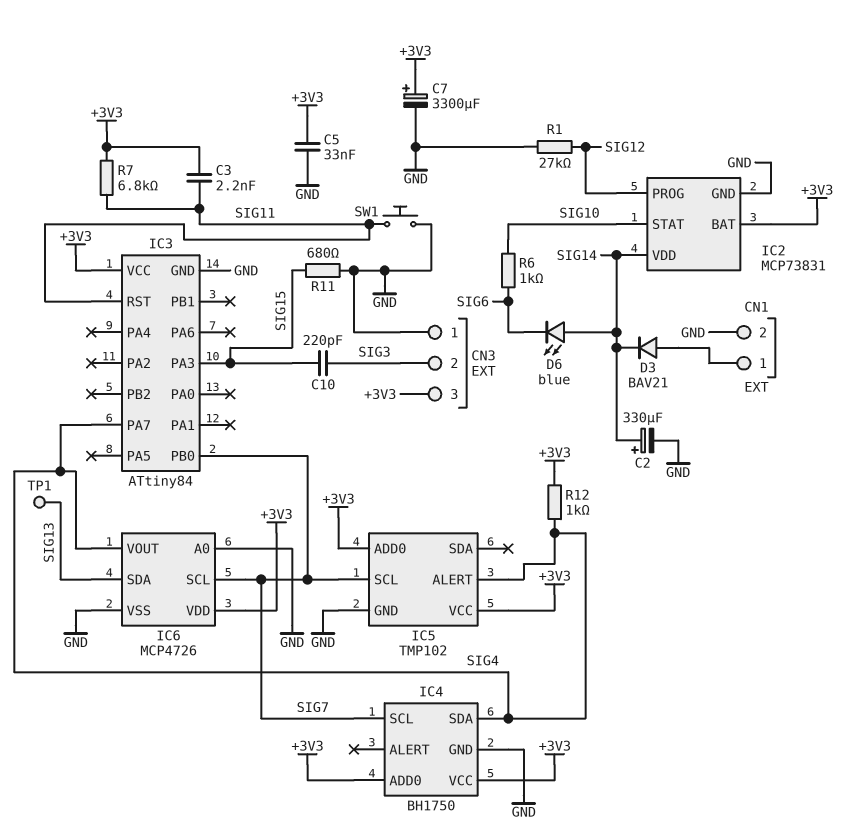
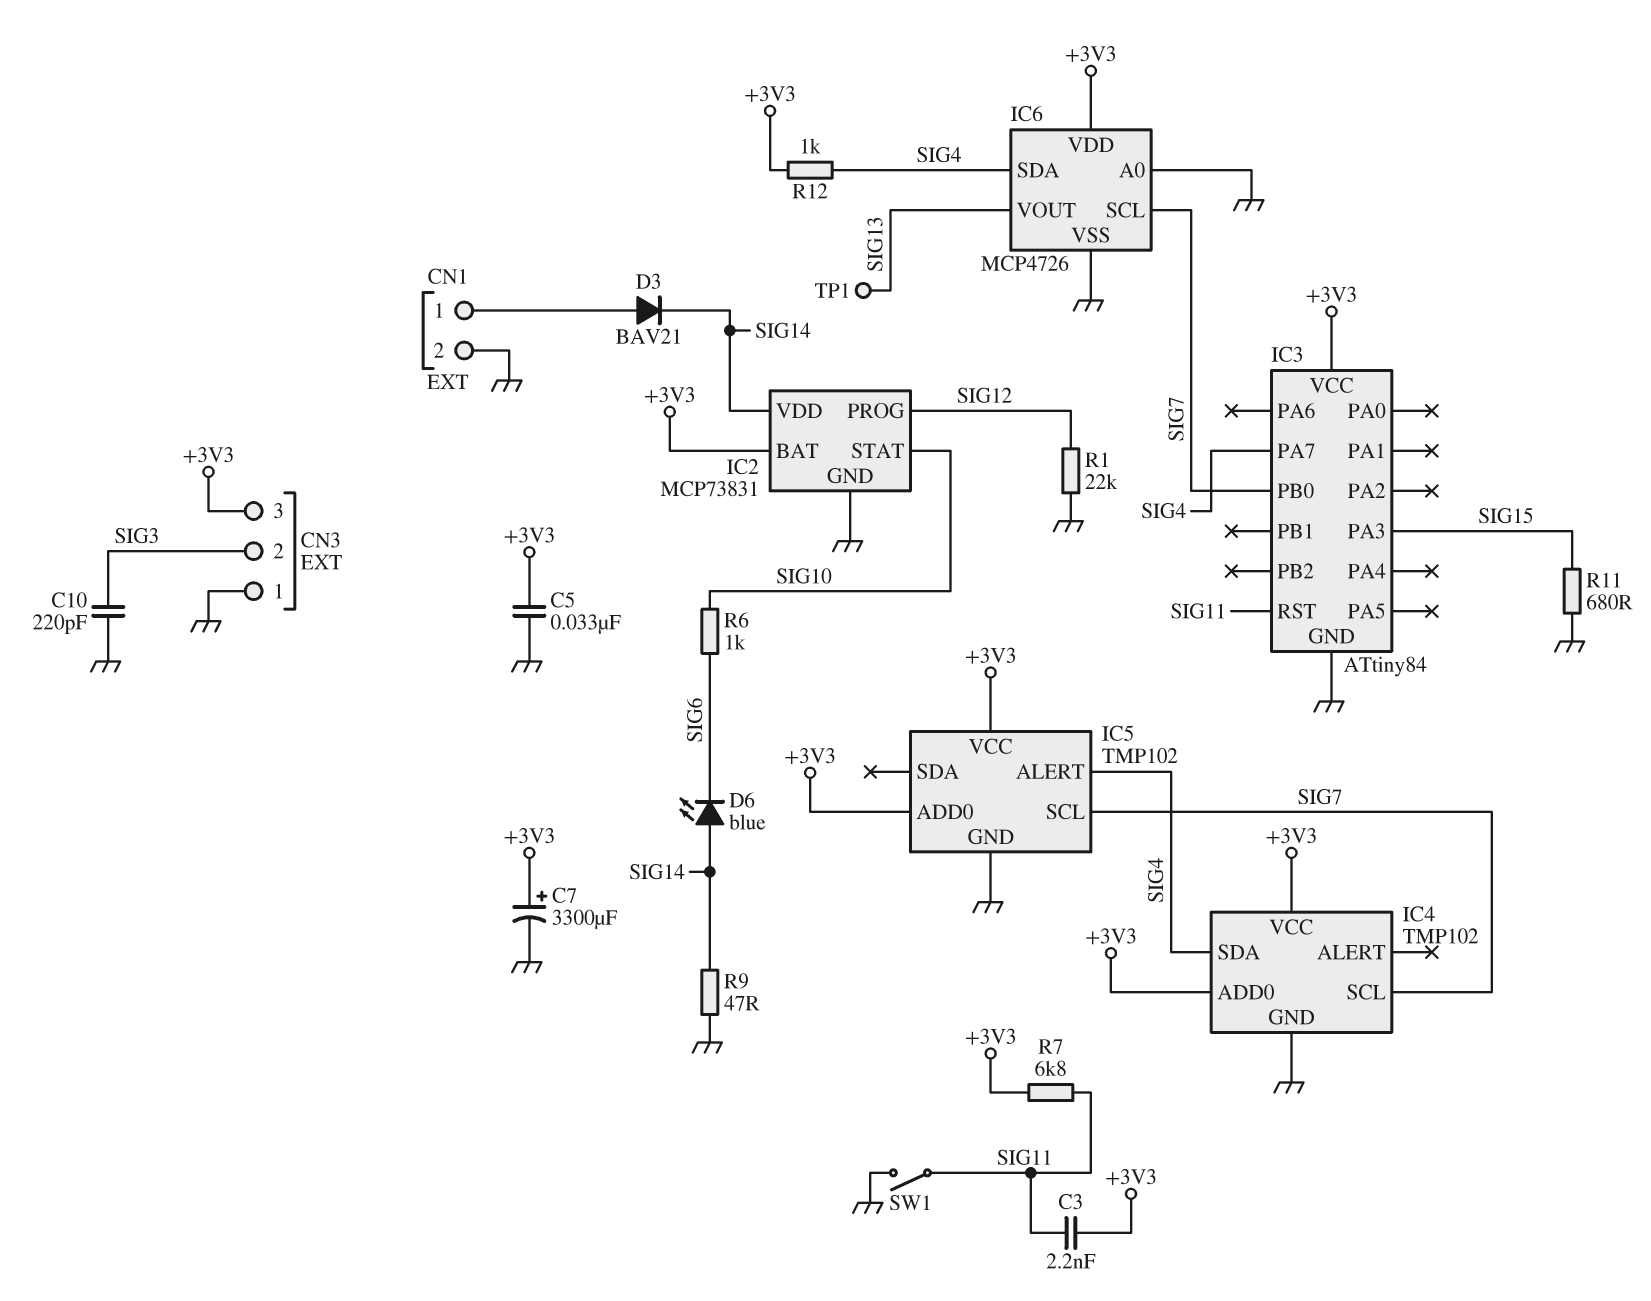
C2: 330uF (plus SIG14, minus GND) -> none
C10: 220pF (SIG3, SIG15) -> 220pF (GND, SIG3)
IC4: BH1750 -> TMP102
IC6 pin SDA: SIG13 -> SIG4
IC6 pin VOUT: SIG4 -> SIG13
R1: 27k (GND, SIG12) -> 22k (GND, SIG12)
R9: none -> 47 (GND, SIG14)
SW1: button (GND, SIG11) -> switch (GND, SIG11)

- **TASK DIRECTIONS**
Your answer should consist solely of the lines from the one containing "IC6 pin SDA: SIG13 -> SIG4" through the last line of the listing, written out word for word.

- **EXERCISE RESPONSE**
IC6 pin SDA: SIG13 -> SIG4
IC6 pin VOUT: SIG4 -> SIG13
R1: 27k (GND, SIG12) -> 22k (GND, SIG12)
R9: none -> 47 (GND, SIG14)
SW1: button (GND, SIG11) -> switch (GND, SIG11)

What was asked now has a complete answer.